# Task brief:
Search the records for the string "VCTRL" and return each line that has it.

Structured diff data
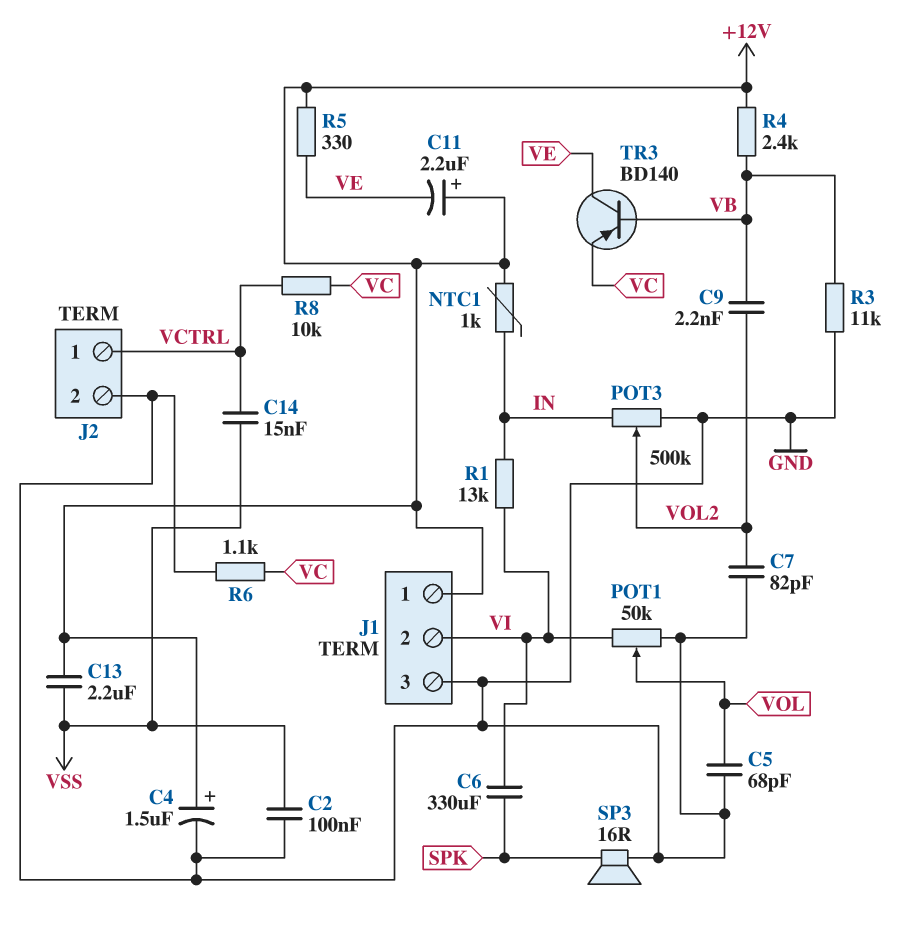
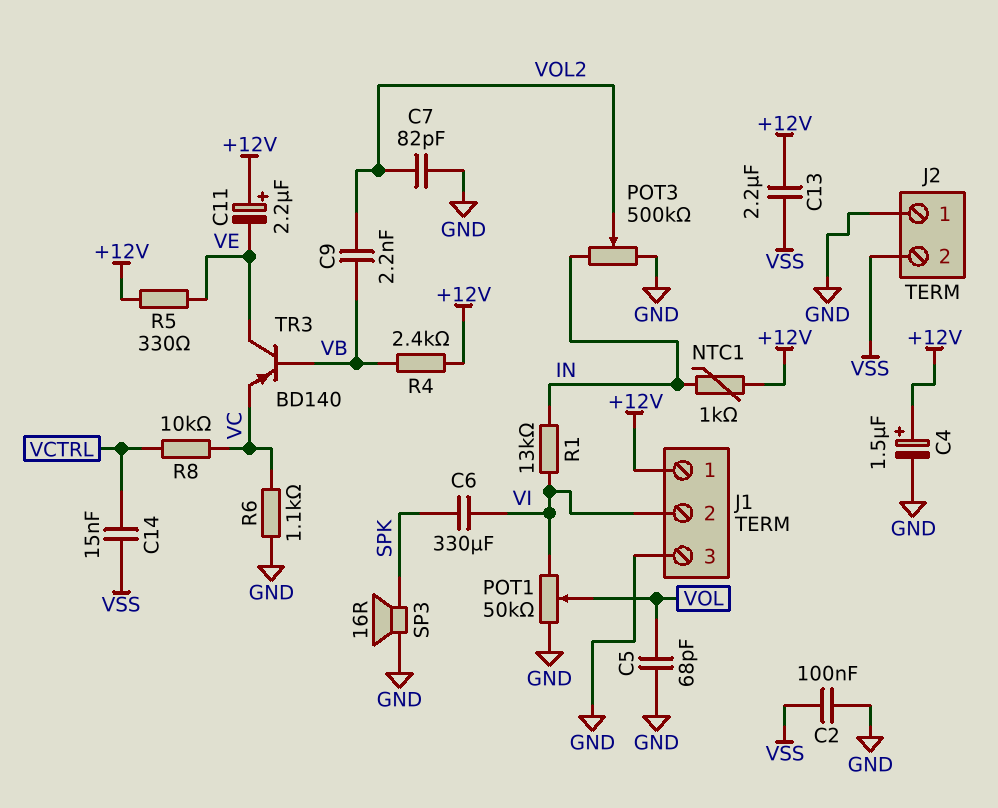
J2 pin 1: VCTRL -> GND
J2 pin 2: GND -> VSS
R3: 11k (GND, VB) -> none

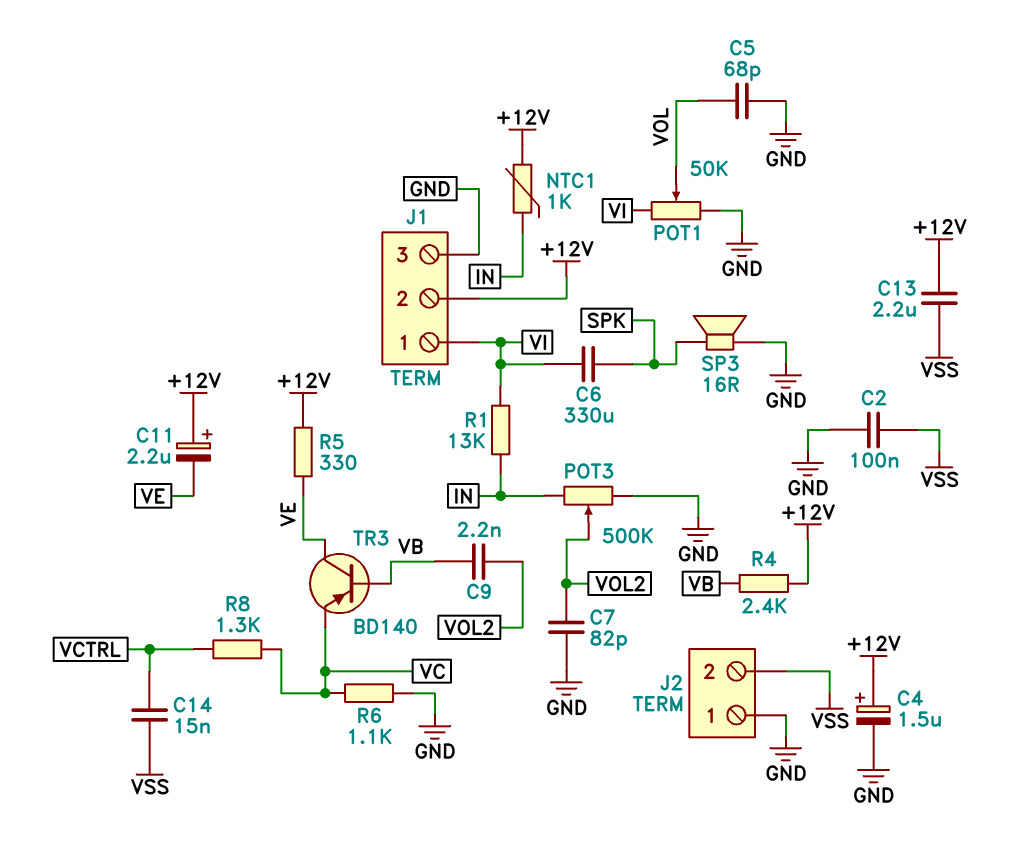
J1 pin 1: +12V -> VI
J1 pin 2: VI -> +12V
R8: 10k (VC, VCTRL) -> 1.3k (VC, VCTRL)

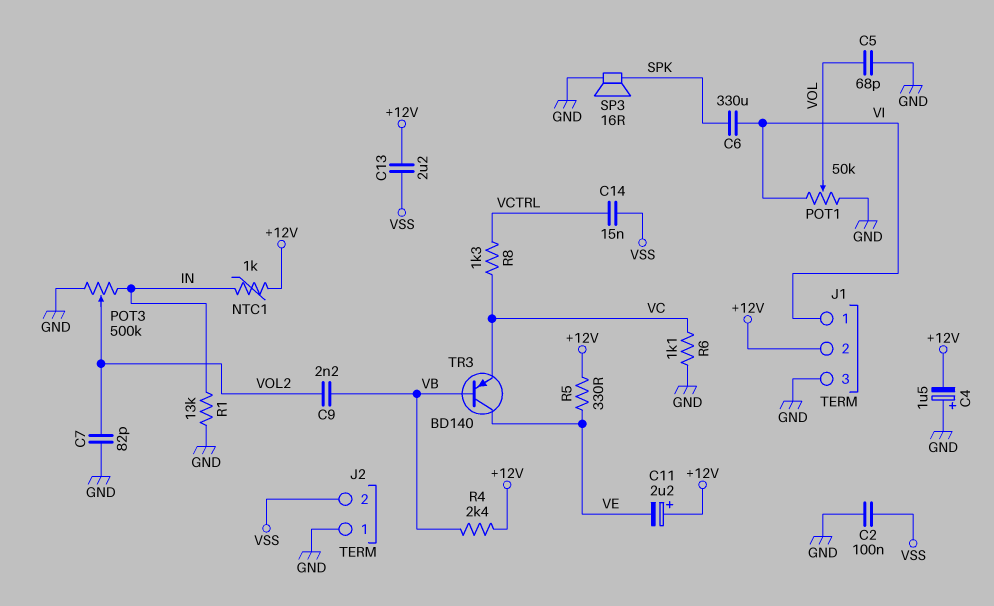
C4: 1.5uF (plus +12V, minus GND) -> 1.5uF (plus GND, minus +12V)
R1: 13k (IN, VI) -> 13k (GND, IN)

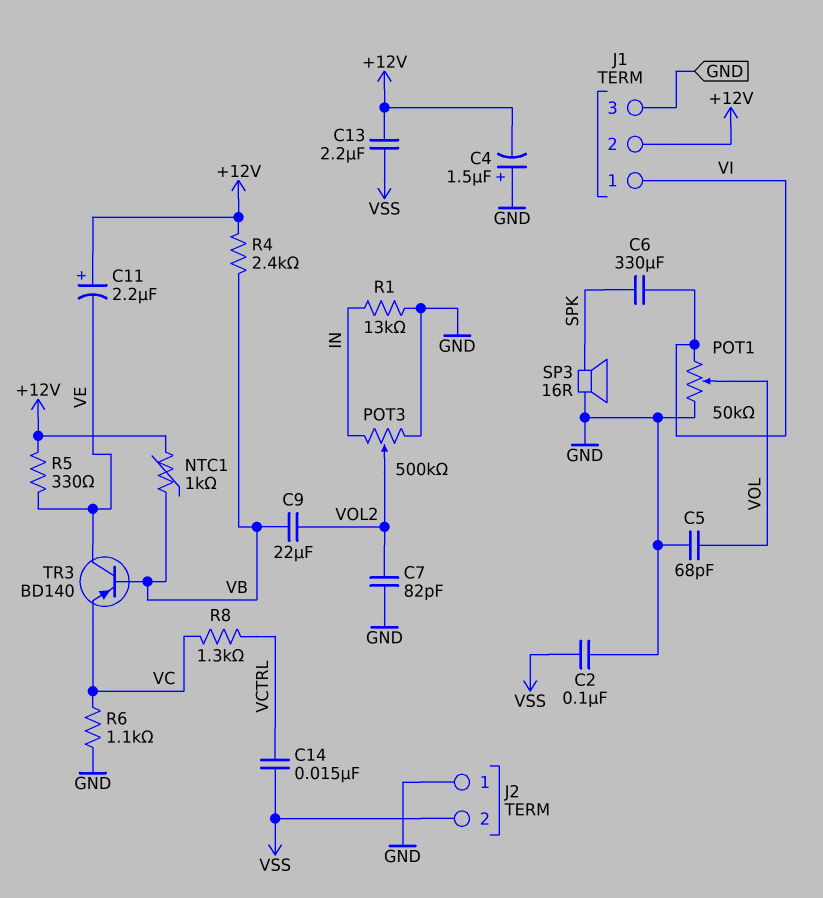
C9: 2.2nF (VB, VOL2) -> 22uF (VB, VOL2)
NTC1: 1k (+12V, IN) -> 1k (+12V, VB)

# Response:
J2 pin 1: VCTRL -> GND
R8: 10k (VC, VCTRL) -> 1.3k (VC, VCTRL)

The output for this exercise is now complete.